[Recorded data]
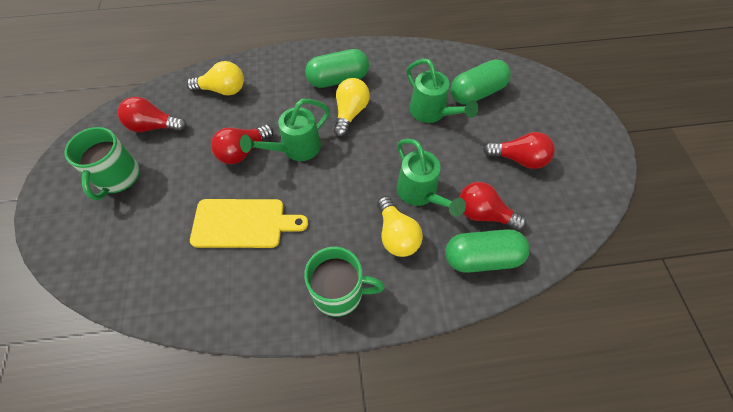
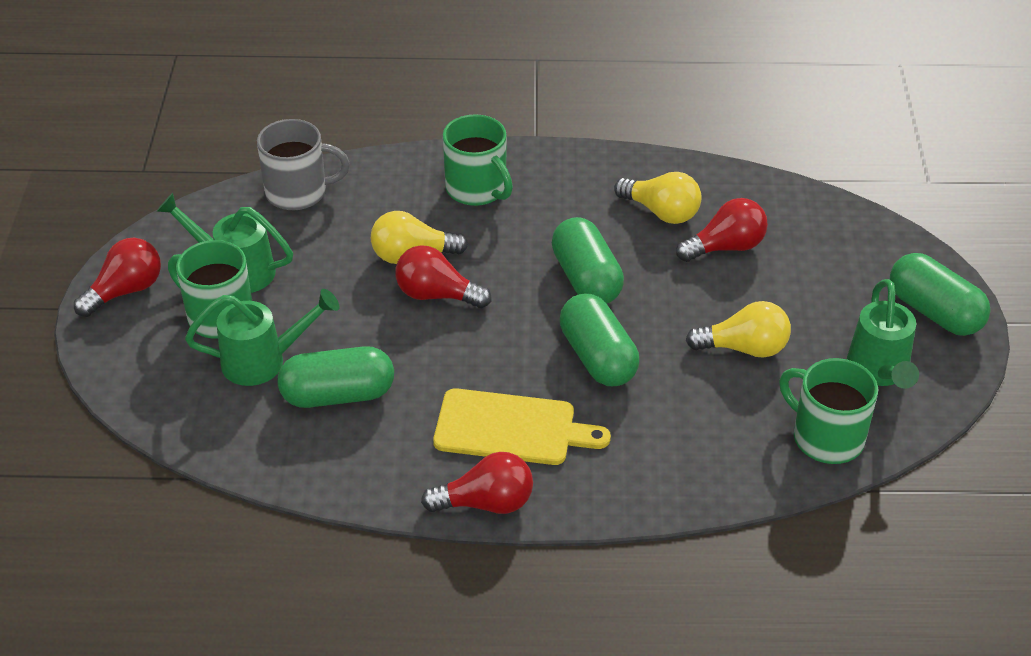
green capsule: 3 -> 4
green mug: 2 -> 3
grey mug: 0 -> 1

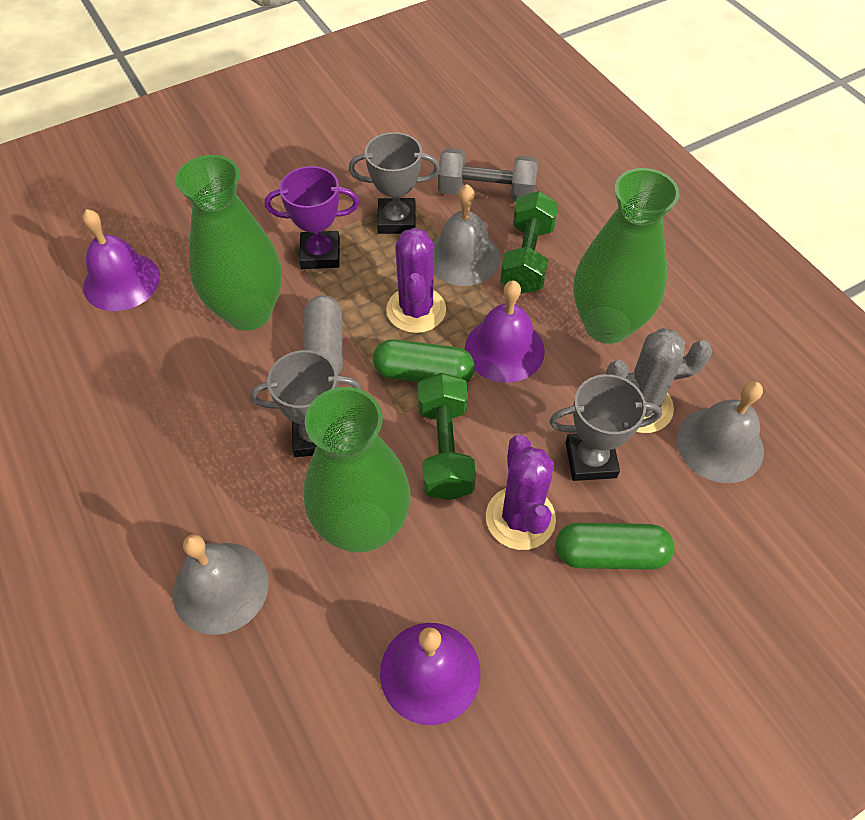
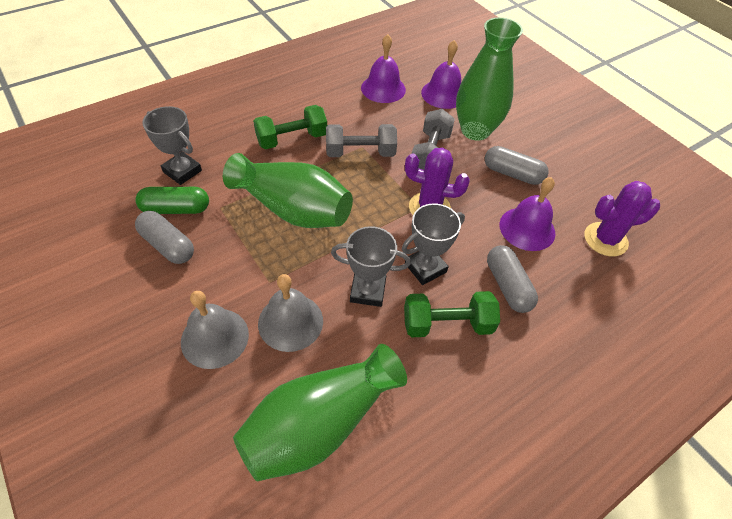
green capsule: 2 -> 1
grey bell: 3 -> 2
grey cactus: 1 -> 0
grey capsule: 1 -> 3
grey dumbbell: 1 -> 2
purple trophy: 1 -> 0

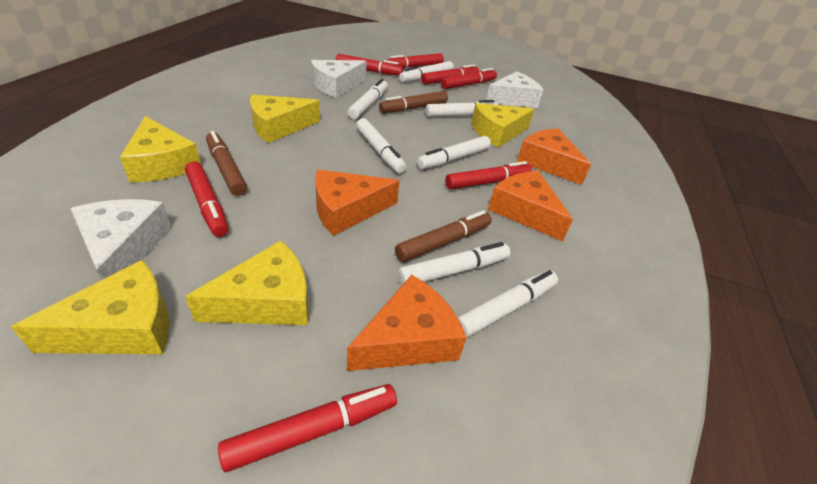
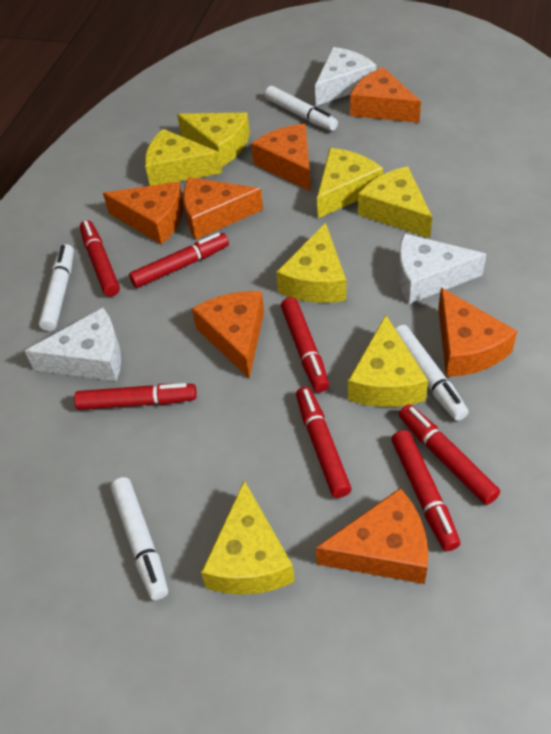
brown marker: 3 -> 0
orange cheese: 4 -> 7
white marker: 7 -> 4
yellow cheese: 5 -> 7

Problem requirements: Reproduce exactly the entries from their first line through the line containing "white marker: 7 -> 4", including both, and omit any pictures.

Finished task:
green capsule: 3 -> 4
green mug: 2 -> 3
grey mug: 0 -> 1

green capsule: 2 -> 1
grey bell: 3 -> 2
grey cactus: 1 -> 0
grey capsule: 1 -> 3
grey dumbbell: 1 -> 2
purple trophy: 1 -> 0

brown marker: 3 -> 0
orange cheese: 4 -> 7
white marker: 7 -> 4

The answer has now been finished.